TASK:
Copying task for the records below: reproduce each one exactly and drop the pictures.

SOURCE DATA:
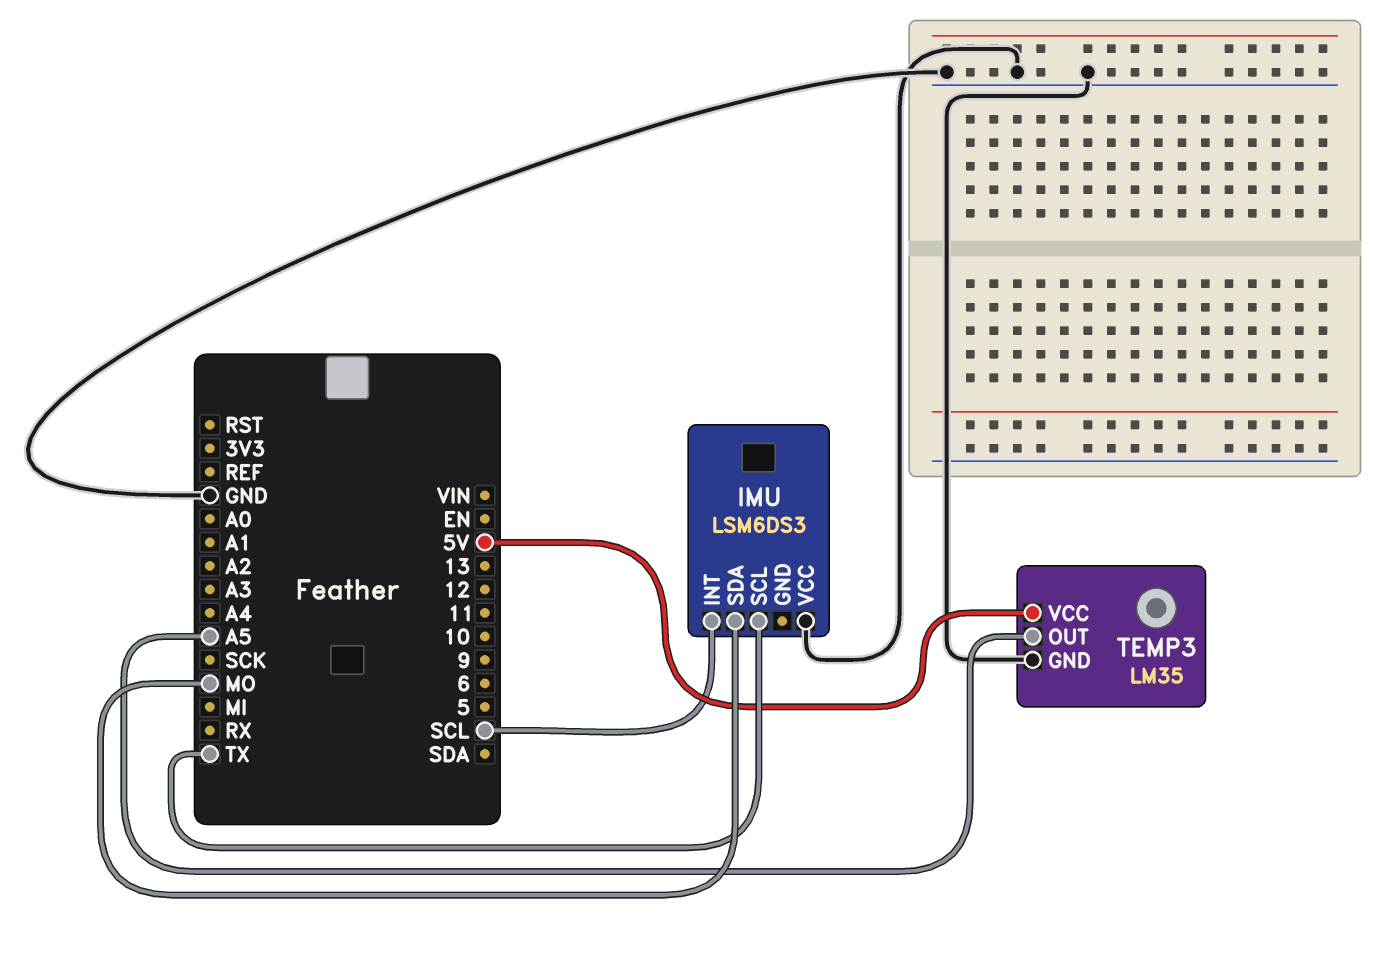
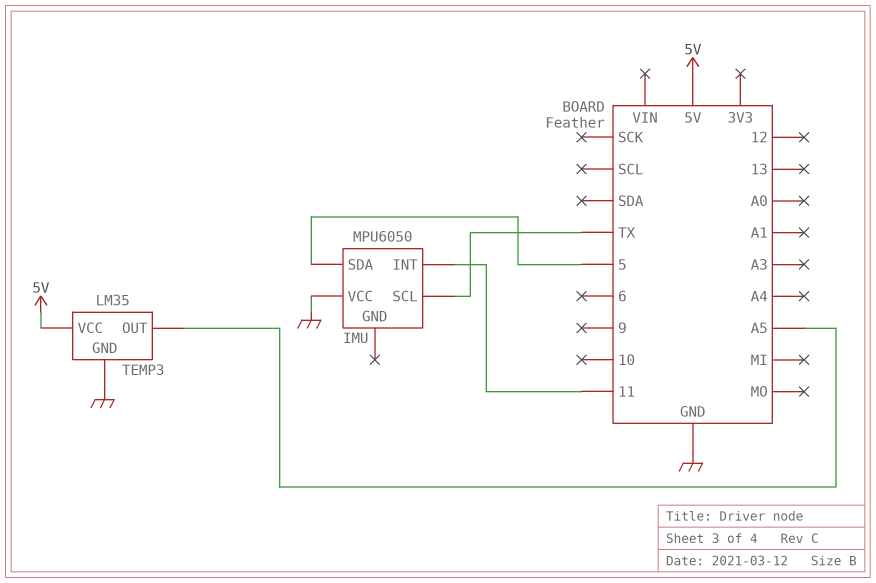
IMU: LSM6DS3 -> MPU6050
IMU pin INT: SCL -> 11
IMU pin SDA: MO -> 5

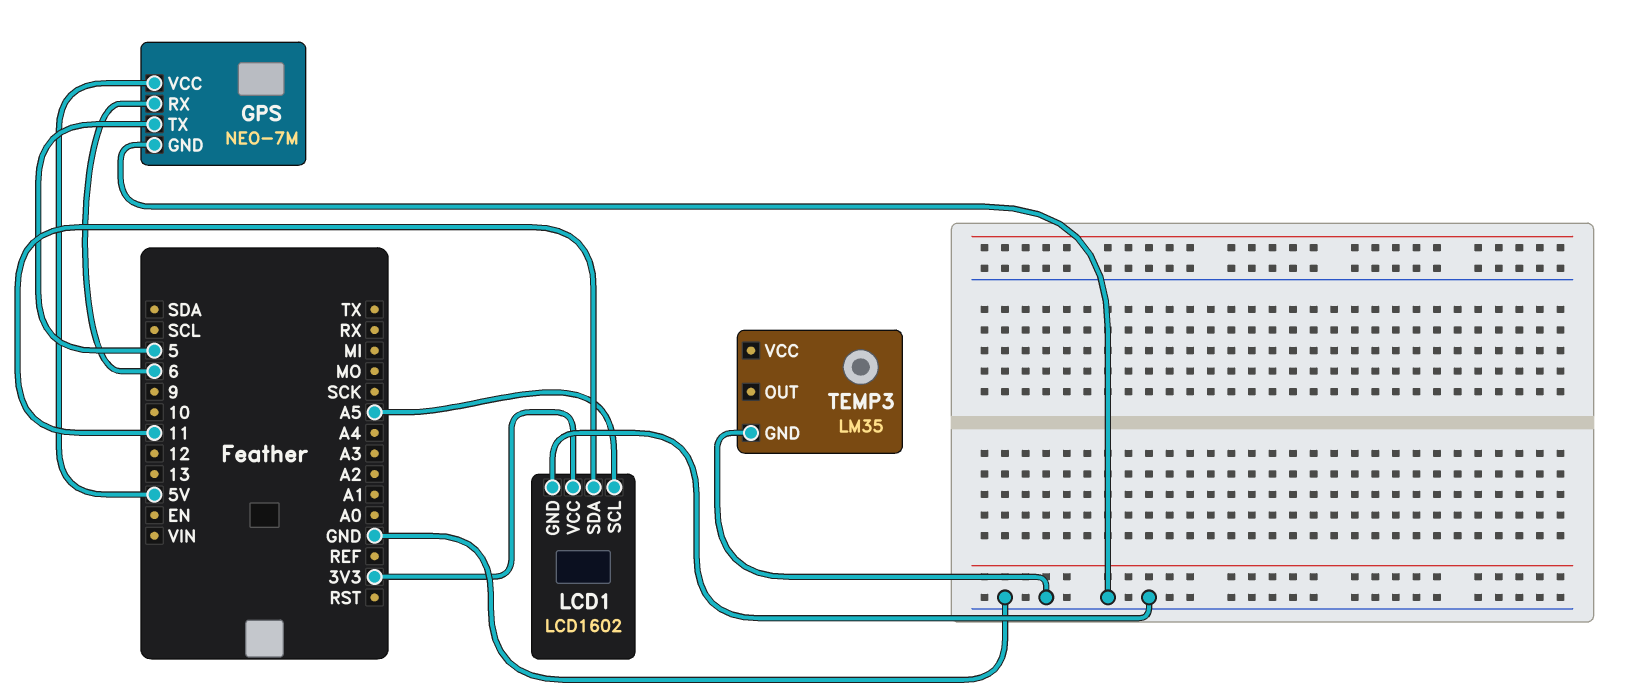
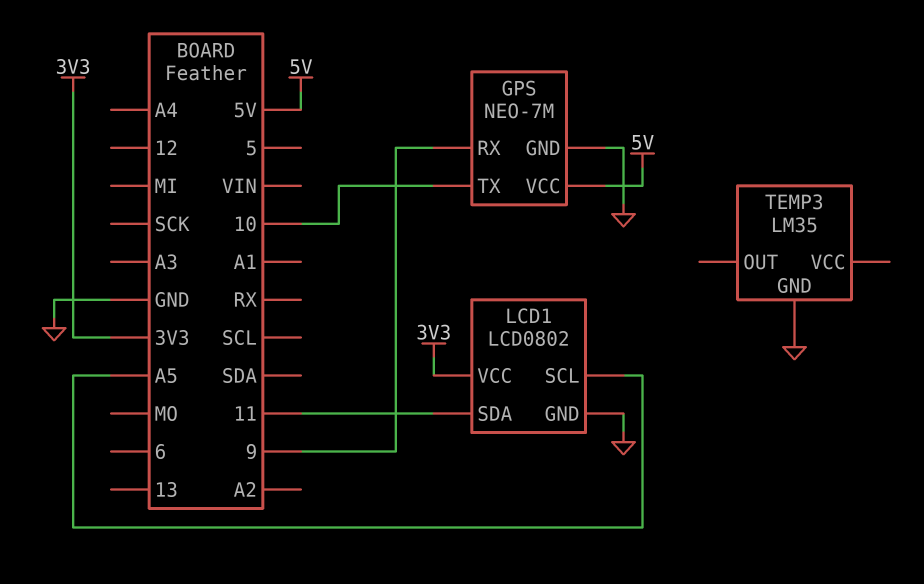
GPS pin RX: 6 -> 9
GPS pin TX: 5 -> 10
LCD1: LCD1602 -> LCD0802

TASK RESULT:
IMU: LSM6DS3 -> MPU6050
IMU pin INT: SCL -> 11
IMU pin SDA: MO -> 5

GPS pin RX: 6 -> 9
GPS pin TX: 5 -> 10
LCD1: LCD1602 -> LCD0802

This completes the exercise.